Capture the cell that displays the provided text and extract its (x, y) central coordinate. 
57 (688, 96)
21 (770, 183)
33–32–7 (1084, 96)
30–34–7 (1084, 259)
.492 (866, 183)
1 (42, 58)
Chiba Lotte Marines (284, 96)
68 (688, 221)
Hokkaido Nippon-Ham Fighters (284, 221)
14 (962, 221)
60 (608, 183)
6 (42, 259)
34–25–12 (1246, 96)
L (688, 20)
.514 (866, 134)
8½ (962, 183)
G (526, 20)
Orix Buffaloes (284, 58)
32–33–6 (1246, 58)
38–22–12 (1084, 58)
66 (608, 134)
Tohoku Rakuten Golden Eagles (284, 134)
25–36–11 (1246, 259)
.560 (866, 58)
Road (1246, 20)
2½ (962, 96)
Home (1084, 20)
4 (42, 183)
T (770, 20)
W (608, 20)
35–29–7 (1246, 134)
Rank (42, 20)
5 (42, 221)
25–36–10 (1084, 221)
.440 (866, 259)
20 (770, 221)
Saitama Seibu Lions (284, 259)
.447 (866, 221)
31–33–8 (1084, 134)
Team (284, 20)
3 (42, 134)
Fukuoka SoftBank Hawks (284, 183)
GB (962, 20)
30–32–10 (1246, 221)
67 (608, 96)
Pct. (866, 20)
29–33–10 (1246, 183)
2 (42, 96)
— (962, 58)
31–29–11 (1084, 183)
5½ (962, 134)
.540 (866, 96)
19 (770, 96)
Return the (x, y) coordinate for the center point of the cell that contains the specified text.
++++++++
• [Required task]:
Write out all of the material above line for line, changing nothing.

• [Solution below]:
Capture the cell that displays the provided text and extract its (x, y) central coordinate. 
57 (688, 96)
21 (770, 183)
33–32–7 (1084, 96)
30–34–7 (1084, 259)
.492 (866, 183)
1 (42, 58)
Chiba Lotte Marines (284, 96)
68 (688, 221)
Hokkaido Nippon-Ham Fighters (284, 221)
14 (962, 221)
60 (608, 183)
6 (42, 259)
34–25–12 (1246, 96)
L (688, 20)
.514 (866, 134)
8½ (962, 183)
G (526, 20)
Orix Buffaloes (284, 58)
32–33–6 (1246, 58)
38–22–12 (1084, 58)
66 (608, 134)
Tohoku Rakuten Golden Eagles (284, 134)
25–36–11 (1246, 259)
.560 (866, 58)
Road (1246, 20)
2½ (962, 96)
Home (1084, 20)
4 (42, 183)
T (770, 20)
W (608, 20)
35–29–7 (1246, 134)
Rank (42, 20)
5 (42, 221)
25–36–10 (1084, 221)
.440 (866, 259)
20 (770, 221)
Saitama Seibu Lions (284, 259)
.447 (866, 221)
31–33–8 (1084, 134)
Team (284, 20)
3 (42, 134)
Fukuoka SoftBank Hawks (284, 183)
GB (962, 20)
30–32–10 (1246, 221)
67 (608, 96)
Pct. (866, 20)
29–33–10 (1246, 183)
2 (42, 96)
— (962, 58)
31–29–11 (1084, 183)
5½ (962, 134)
.540 (866, 96)
19 (770, 96)
Return the (x, y) coordinate for the center point of the cell that contains the specified text.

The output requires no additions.